Beginning with the line that holds "pink line: rotated 32 degrees clockwise" in the data below, give again every line through the one that holds "brown rectangle: rotated 50 degrees clockwise", exactly as written.
-- Opening Marker --
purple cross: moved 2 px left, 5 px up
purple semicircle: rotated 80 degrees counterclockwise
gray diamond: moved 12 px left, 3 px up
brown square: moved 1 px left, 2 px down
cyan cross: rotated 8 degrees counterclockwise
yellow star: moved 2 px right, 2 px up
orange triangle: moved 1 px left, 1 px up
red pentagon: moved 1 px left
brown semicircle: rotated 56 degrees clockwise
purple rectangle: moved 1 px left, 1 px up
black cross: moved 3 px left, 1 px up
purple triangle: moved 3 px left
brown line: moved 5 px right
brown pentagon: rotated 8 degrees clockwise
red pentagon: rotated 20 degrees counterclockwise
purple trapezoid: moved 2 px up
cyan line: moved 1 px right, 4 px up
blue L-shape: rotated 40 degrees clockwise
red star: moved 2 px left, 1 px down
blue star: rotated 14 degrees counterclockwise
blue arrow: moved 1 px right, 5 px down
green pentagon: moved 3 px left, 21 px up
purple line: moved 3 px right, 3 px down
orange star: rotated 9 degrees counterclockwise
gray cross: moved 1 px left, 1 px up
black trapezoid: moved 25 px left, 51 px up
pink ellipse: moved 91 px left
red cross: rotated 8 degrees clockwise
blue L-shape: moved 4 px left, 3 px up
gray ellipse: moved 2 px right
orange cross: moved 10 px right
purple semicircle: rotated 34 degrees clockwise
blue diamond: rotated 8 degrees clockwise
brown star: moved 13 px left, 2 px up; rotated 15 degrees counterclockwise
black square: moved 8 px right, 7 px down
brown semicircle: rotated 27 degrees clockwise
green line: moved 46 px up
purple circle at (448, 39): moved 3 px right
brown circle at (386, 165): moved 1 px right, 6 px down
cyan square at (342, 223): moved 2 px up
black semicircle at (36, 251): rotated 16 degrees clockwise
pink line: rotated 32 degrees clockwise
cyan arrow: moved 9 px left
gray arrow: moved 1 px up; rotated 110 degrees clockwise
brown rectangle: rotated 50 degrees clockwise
-- Closing Marker --
-- Opening Marker --
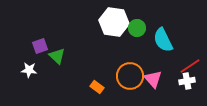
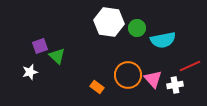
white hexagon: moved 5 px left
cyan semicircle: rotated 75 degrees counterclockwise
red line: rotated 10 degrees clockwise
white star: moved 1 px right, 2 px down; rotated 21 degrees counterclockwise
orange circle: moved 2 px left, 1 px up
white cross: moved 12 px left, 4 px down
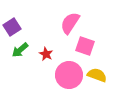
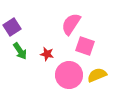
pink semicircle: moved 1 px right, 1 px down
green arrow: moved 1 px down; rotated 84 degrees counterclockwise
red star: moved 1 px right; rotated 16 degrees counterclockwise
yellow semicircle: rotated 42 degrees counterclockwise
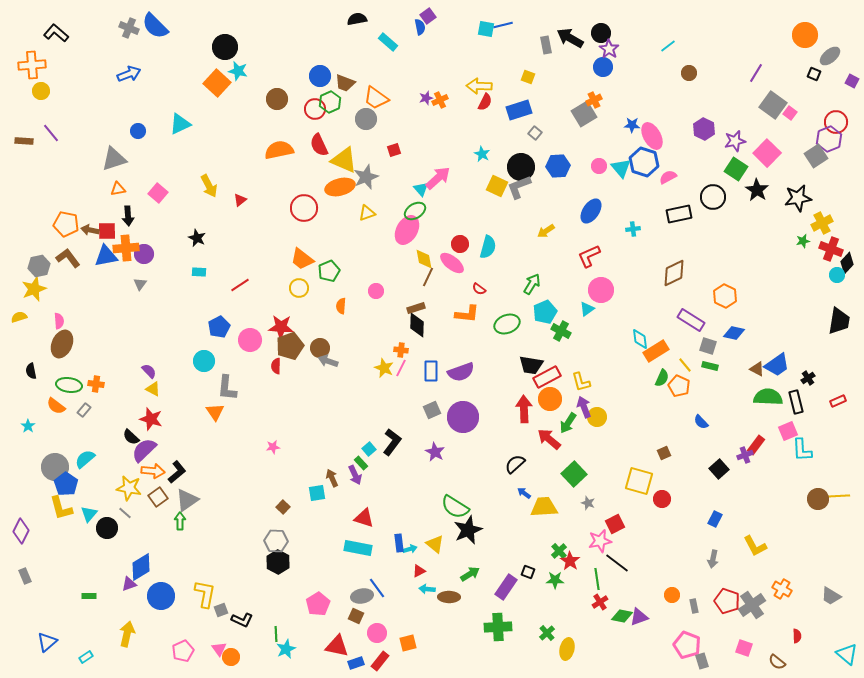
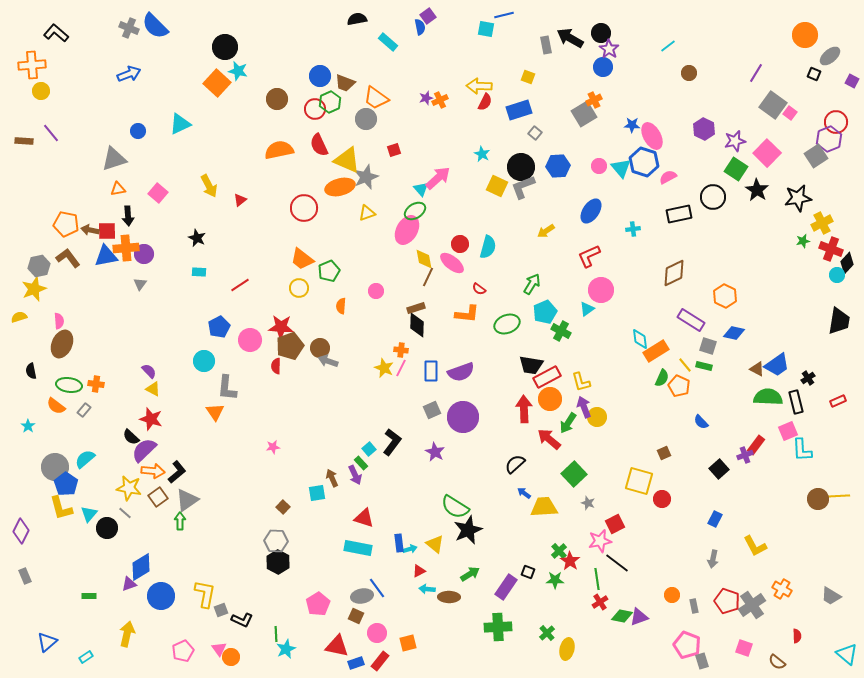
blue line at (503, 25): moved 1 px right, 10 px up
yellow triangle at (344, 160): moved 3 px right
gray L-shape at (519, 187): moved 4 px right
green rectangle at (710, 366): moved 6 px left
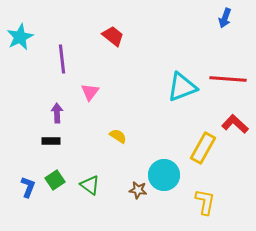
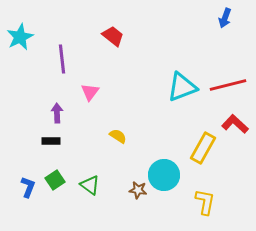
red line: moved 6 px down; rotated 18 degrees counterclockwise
-- Closing Marker --
Response to this exercise:
pink line: rotated 32 degrees clockwise
cyan arrow: moved 9 px left
gray arrow: moved 1 px up; rotated 110 degrees clockwise
brown rectangle: rotated 50 degrees clockwise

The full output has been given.